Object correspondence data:
....................

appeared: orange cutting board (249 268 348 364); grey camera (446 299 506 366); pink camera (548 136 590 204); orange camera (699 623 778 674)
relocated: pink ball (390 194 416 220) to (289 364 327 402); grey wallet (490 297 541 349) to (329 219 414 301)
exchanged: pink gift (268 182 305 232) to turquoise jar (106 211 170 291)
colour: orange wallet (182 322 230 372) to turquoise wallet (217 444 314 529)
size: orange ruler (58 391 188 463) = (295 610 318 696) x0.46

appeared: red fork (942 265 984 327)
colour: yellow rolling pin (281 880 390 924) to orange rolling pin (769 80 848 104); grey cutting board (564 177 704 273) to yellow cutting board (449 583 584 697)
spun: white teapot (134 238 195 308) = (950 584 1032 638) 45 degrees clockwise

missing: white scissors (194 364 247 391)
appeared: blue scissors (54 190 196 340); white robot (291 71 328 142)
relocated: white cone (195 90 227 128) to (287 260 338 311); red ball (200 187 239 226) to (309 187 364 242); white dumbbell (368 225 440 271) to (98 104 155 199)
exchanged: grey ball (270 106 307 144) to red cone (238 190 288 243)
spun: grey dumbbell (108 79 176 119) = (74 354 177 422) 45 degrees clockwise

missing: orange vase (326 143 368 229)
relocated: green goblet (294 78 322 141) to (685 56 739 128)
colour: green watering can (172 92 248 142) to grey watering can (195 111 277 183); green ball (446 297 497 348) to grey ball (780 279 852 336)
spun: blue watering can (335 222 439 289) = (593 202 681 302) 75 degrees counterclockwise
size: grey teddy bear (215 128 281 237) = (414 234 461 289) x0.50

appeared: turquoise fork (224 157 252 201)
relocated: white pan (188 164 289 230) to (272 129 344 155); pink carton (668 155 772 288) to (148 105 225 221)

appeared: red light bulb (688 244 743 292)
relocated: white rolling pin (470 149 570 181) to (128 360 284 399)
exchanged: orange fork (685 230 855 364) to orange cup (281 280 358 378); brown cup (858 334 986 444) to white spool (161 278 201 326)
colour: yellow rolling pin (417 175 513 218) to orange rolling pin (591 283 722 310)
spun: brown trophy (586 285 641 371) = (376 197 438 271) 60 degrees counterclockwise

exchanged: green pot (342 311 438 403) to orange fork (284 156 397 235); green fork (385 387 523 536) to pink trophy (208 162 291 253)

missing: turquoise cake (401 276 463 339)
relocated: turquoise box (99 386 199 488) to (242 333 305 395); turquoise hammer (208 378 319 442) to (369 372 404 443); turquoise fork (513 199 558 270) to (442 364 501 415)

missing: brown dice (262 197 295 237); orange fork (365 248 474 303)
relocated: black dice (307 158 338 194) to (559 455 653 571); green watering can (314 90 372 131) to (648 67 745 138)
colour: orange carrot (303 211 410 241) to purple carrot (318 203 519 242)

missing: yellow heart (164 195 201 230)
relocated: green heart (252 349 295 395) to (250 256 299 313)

....................

_TASK DETAILS_:
Reproduce the records above in full and with exact wording.

_ANSWER BELOW_:
appeared: orange cutting board (249 268 348 364); grey camera (446 299 506 366); pink camera (548 136 590 204); orange camera (699 623 778 674)
relocated: pink ball (390 194 416 220) to (289 364 327 402); grey wallet (490 297 541 349) to (329 219 414 301)
exchanged: pink gift (268 182 305 232) to turquoise jar (106 211 170 291)
colour: orange wallet (182 322 230 372) to turquoise wallet (217 444 314 529)
size: orange ruler (58 391 188 463) = (295 610 318 696) x0.46

appeared: red fork (942 265 984 327)
colour: yellow rolling pin (281 880 390 924) to orange rolling pin (769 80 848 104); grey cutting board (564 177 704 273) to yellow cutting board (449 583 584 697)
spun: white teapot (134 238 195 308) = (950 584 1032 638) 45 degrees clockwise

missing: white scissors (194 364 247 391)
appeared: blue scissors (54 190 196 340); white robot (291 71 328 142)
relocated: white cone (195 90 227 128) to (287 260 338 311); red ball (200 187 239 226) to (309 187 364 242); white dumbbell (368 225 440 271) to (98 104 155 199)
exchanged: grey ball (270 106 307 144) to red cone (238 190 288 243)
spun: grey dumbbell (108 79 176 119) = (74 354 177 422) 45 degrees clockwise

missing: orange vase (326 143 368 229)
relocated: green goblet (294 78 322 141) to (685 56 739 128)
colour: green watering can (172 92 248 142) to grey watering can (195 111 277 183); green ball (446 297 497 348) to grey ball (780 279 852 336)
spun: blue watering can (335 222 439 289) = (593 202 681 302) 75 degrees counterclockwise
size: grey teddy bear (215 128 281 237) = (414 234 461 289) x0.50

appeared: turquoise fork (224 157 252 201)
relocated: white pan (188 164 289 230) to (272 129 344 155); pink carton (668 155 772 288) to (148 105 225 221)

appeared: red light bulb (688 244 743 292)
relocated: white rolling pin (470 149 570 181) to (128 360 284 399)
exchanged: orange fork (685 230 855 364) to orange cup (281 280 358 378); brown cup (858 334 986 444) to white spool (161 278 201 326)
colour: yellow rolling pin (417 175 513 218) to orange rolling pin (591 283 722 310)
spun: brown trophy (586 285 641 371) = (376 197 438 271) 60 degrees counterclockwise

exchanged: green pot (342 311 438 403) to orange fork (284 156 397 235); green fork (385 387 523 536) to pink trophy (208 162 291 253)

missing: turquoise cake (401 276 463 339)
relocated: turquoise box (99 386 199 488) to (242 333 305 395); turquoise hammer (208 378 319 442) to (369 372 404 443); turquoise fork (513 199 558 270) to (442 364 501 415)

missing: brown dice (262 197 295 237); orange fork (365 248 474 303)
relocated: black dice (307 158 338 194) to (559 455 653 571); green watering can (314 90 372 131) to (648 67 745 138)
colour: orange carrot (303 211 410 241) to purple carrot (318 203 519 242)

missing: yellow heart (164 195 201 230)
relocated: green heart (252 349 295 395) to (250 256 299 313)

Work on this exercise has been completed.